REQUIREMENT:
Using the data below, copy out all lines with the word "brick".

[[ DATASET EXCERPT open ]]

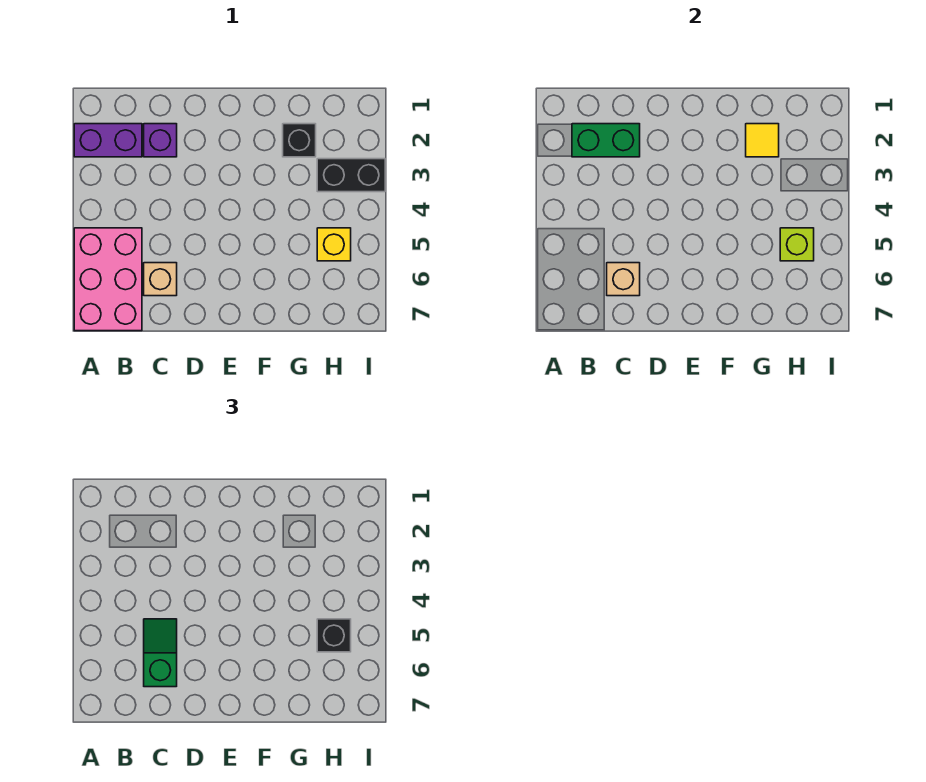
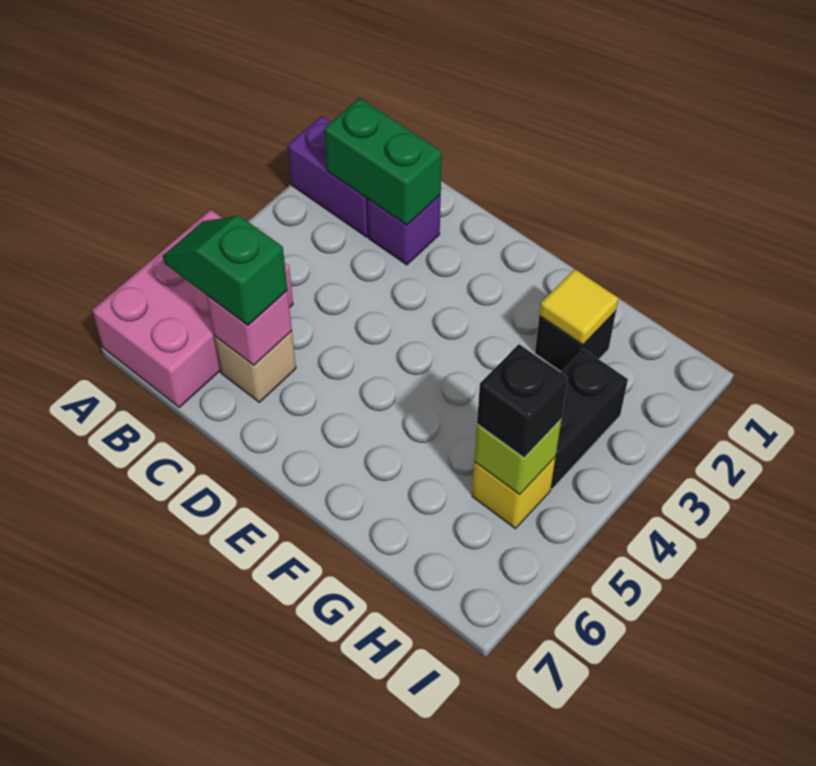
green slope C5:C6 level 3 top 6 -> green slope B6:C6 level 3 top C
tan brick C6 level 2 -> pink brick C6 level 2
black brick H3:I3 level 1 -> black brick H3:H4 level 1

[[ DATASET EXCERPT closed ]]

SOLUTION TO THIS EXERCISE:
tan brick C6 level 2 -> pink brick C6 level 2
black brick H3:I3 level 1 -> black brick H3:H4 level 1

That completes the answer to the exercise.